___ Provided records ___

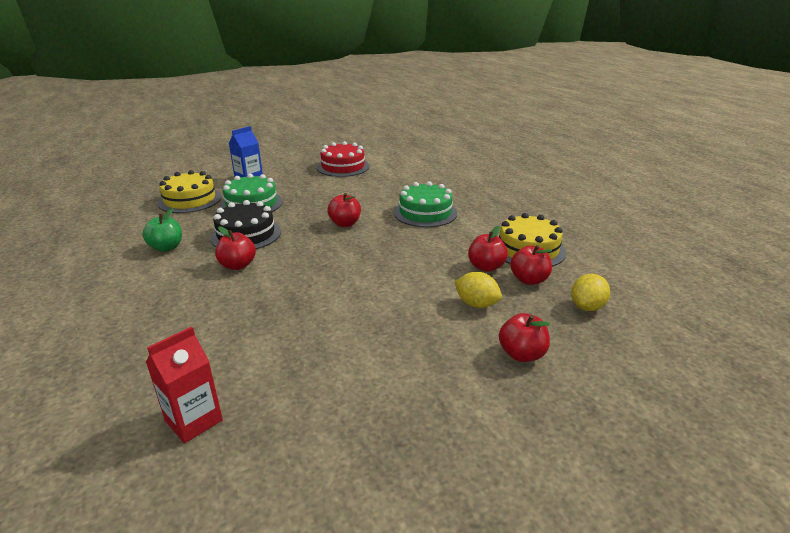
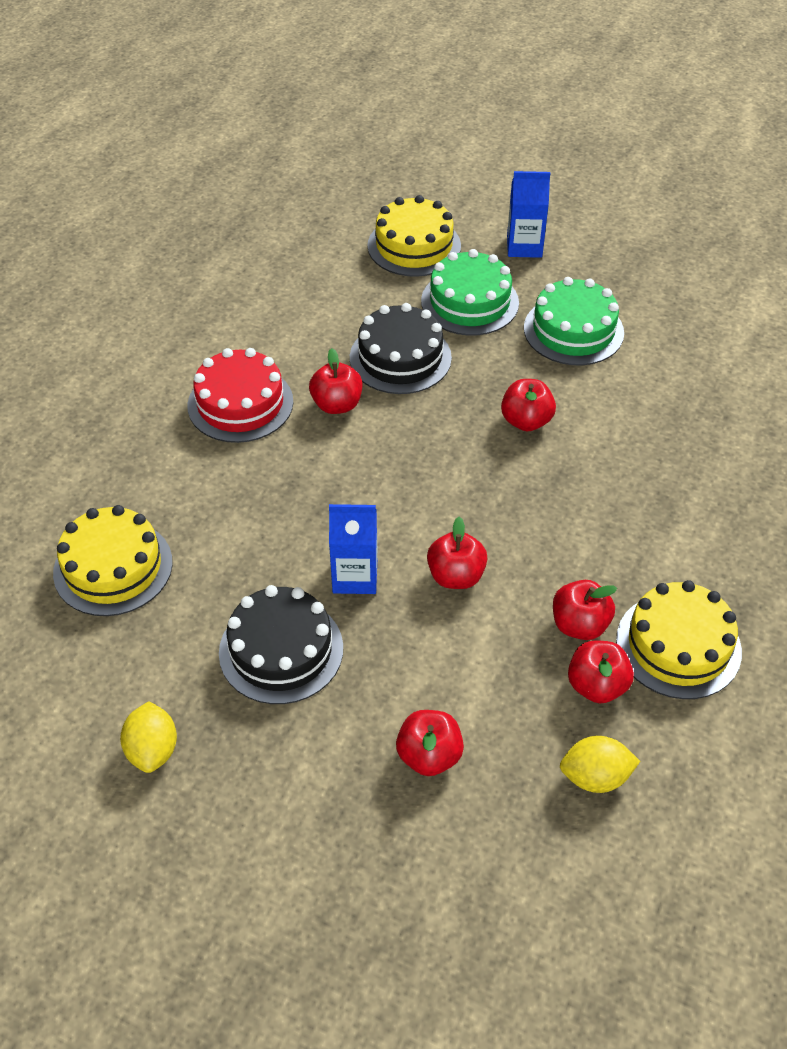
camera: 50 degrees right, 20 degrees up
green apple [143,208,182,252] -> none
red carton [146,326,223,443] -> yellow cake [53,505,173,616]
red cake [317,141,369,177] -> red cake moved to [187,348,293,443]
green cake [394,181,457,227] -> green cake moved to [524,277,624,365]
yellow lemon [454,272,502,308] -> yellow lemon moved to [120,701,177,773]
none -> black cake [219,585,343,704]
none -> blue carton [329,504,377,594]
none -> red apple [427,517,488,589]

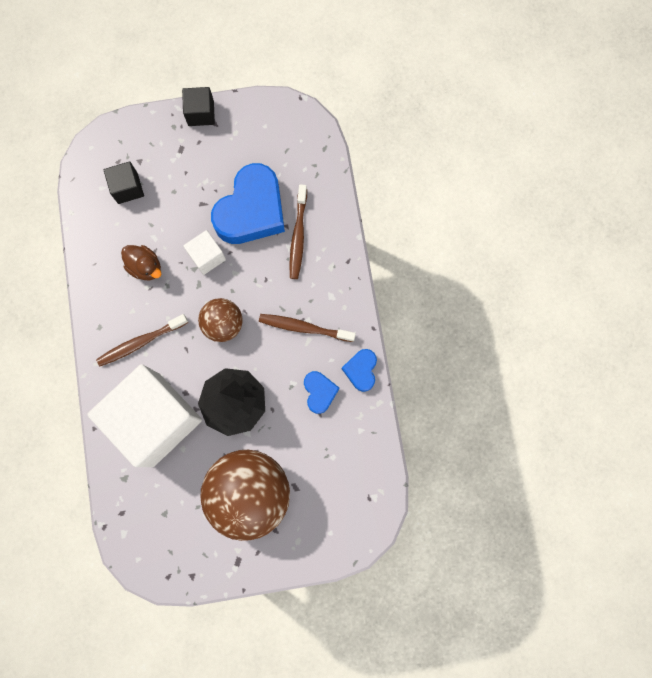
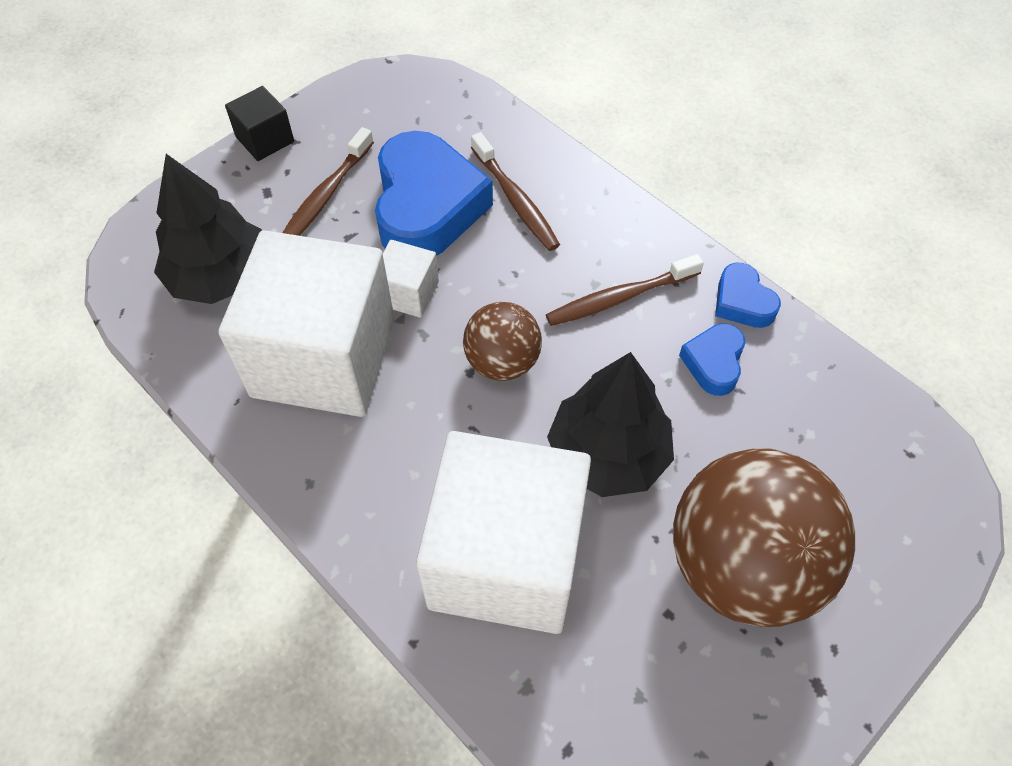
camera: 35 degrees left, 20 degrees down
brown toothbrush [96,314,188,366] -> brown toothbrush moved to [282,127,374,236]
black cube [104,161,144,204] -> black tree [154,154,262,304]
brown duck [121,245,161,280] -> white cube [218,230,395,417]
blue heart [304,371,340,414] -> blue heart turned 120 degrees counterclockwise [679,323,745,396]

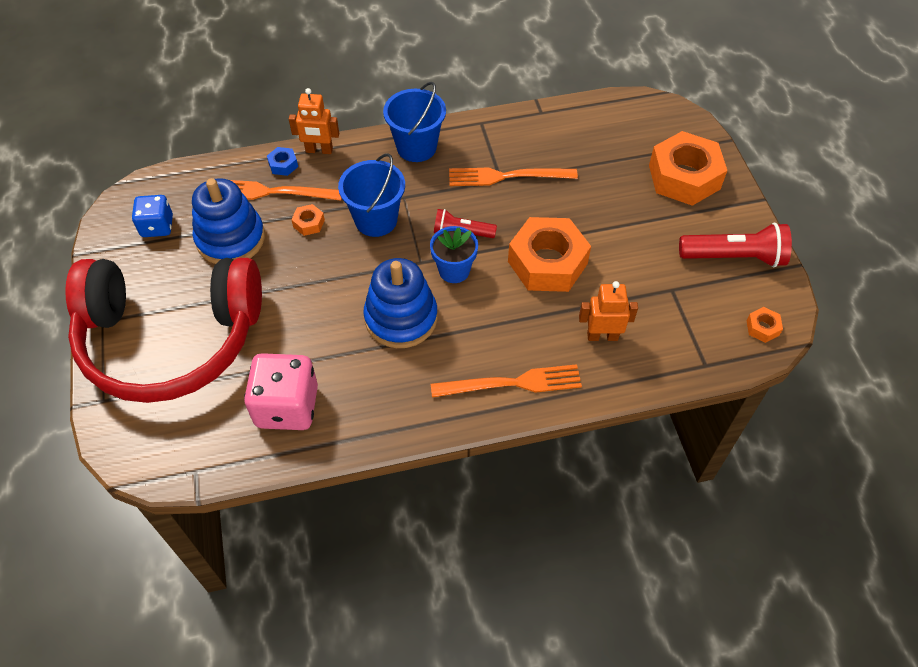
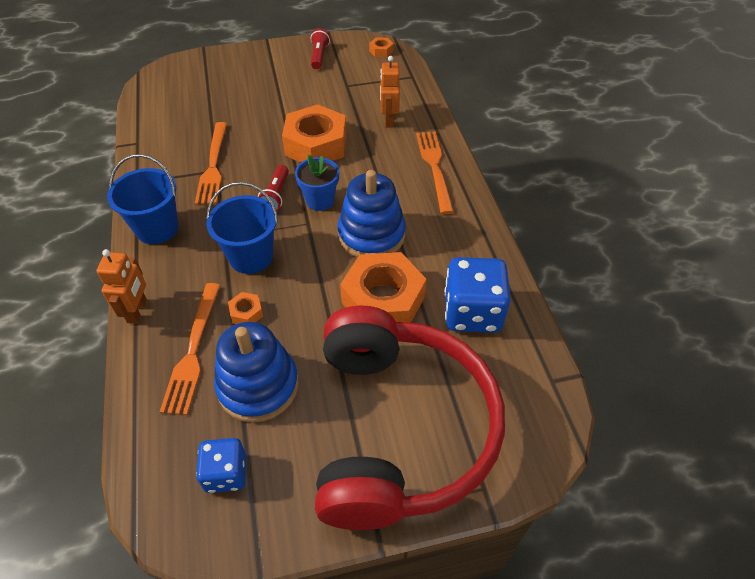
camera: 90 degrees left, 5 degrees down
pink dice [244,353,318,430] -> blue dice [444,257,511,333]
blue nut [267,147,298,176] -> none
orange nut [649,131,727,206] -> orange nut moved to [340,252,426,323]
red flashlight [679,222,792,268] -> red flashlight [311,28,330,69], size x0.61

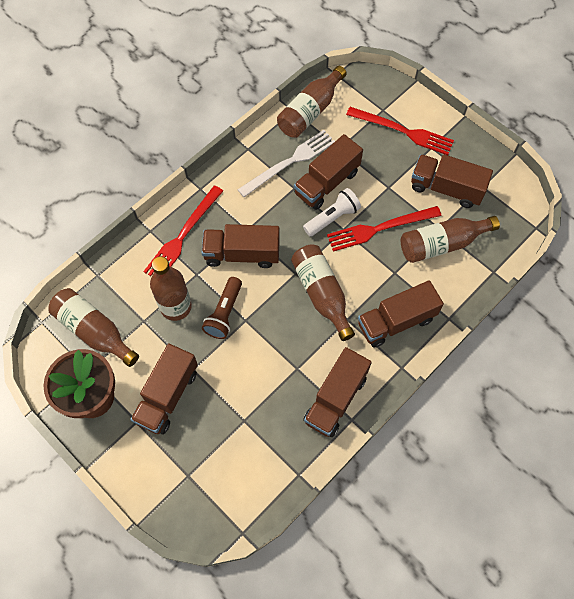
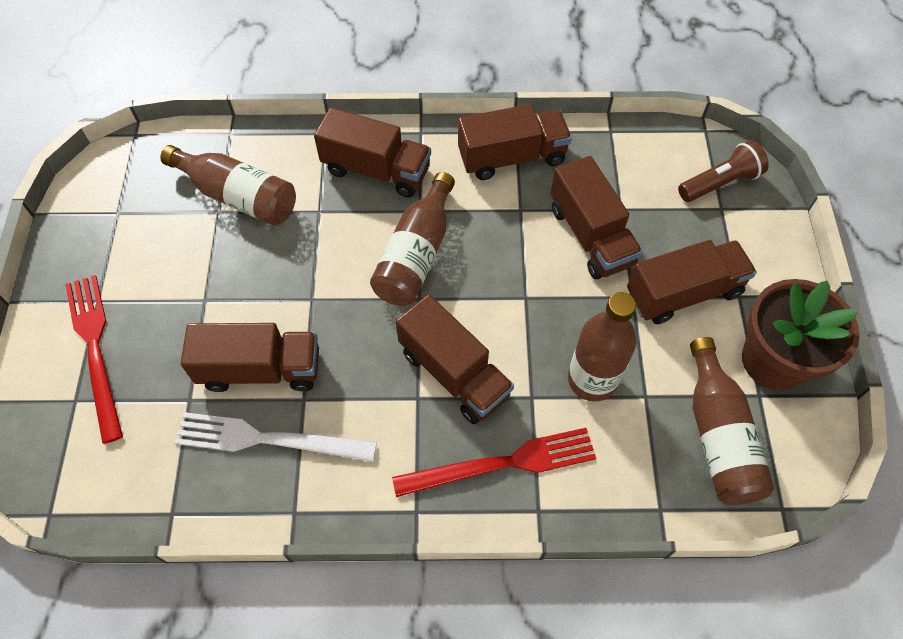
camera: 135 degrees left, 5 degrees down
brown flashlight [202,277,242,339] -> brown flashlight moved to [678,140,769,202]
brown bottle [277,66,347,138] -> none
white flashlight [303,188,361,237] -> none
red fork [327,206,441,252] -> none
brown truck [411,154,493,208] -> brown truck moved to [550,156,643,279]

___

▸ **What you will do**
Give back the whole listing exactly; no pictures.

▸ **Response to the exercise**
camera: 50 degrees right, 20 degrees up
green apple [143,208,182,252] -> none
red carton [146,326,223,443] -> yellow cake [53,505,173,616]
red cake [317,141,369,177] -> red cake moved to [187,348,293,443]
green cake [394,181,457,227] -> green cake moved to [524,277,624,365]
yellow lemon [454,272,502,308] -> yellow lemon moved to [120,701,177,773]
none -> black cake [219,585,343,704]
none -> blue carton [329,504,377,594]
none -> red apple [427,517,488,589]

camera: 35 degrees left, 20 degrees down
brown toothbrush [96,314,188,366] -> brown toothbrush moved to [282,127,374,236]
black cube [104,161,144,204] -> black tree [154,154,262,304]
brown duck [121,245,161,280] -> white cube [218,230,395,417]
blue heart [304,371,340,414] -> blue heart turned 120 degrees counterclockwise [679,323,745,396]

camera: 90 degrees left, 5 degrees down
pink dice [244,353,318,430] -> blue dice [444,257,511,333]
blue nut [267,147,298,176] -> none
orange nut [649,131,727,206] -> orange nut moved to [340,252,426,323]
red flashlight [679,222,792,268] -> red flashlight [311,28,330,69], size x0.61

camera: 135 degrees left, 5 degrees down
brown flashlight [202,277,242,339] -> brown flashlight moved to [678,140,769,202]
brown bottle [277,66,347,138] -> none
white flashlight [303,188,361,237] -> none
red fork [327,206,441,252] -> none
brown truck [411,154,493,208] -> brown truck moved to [550,156,643,279]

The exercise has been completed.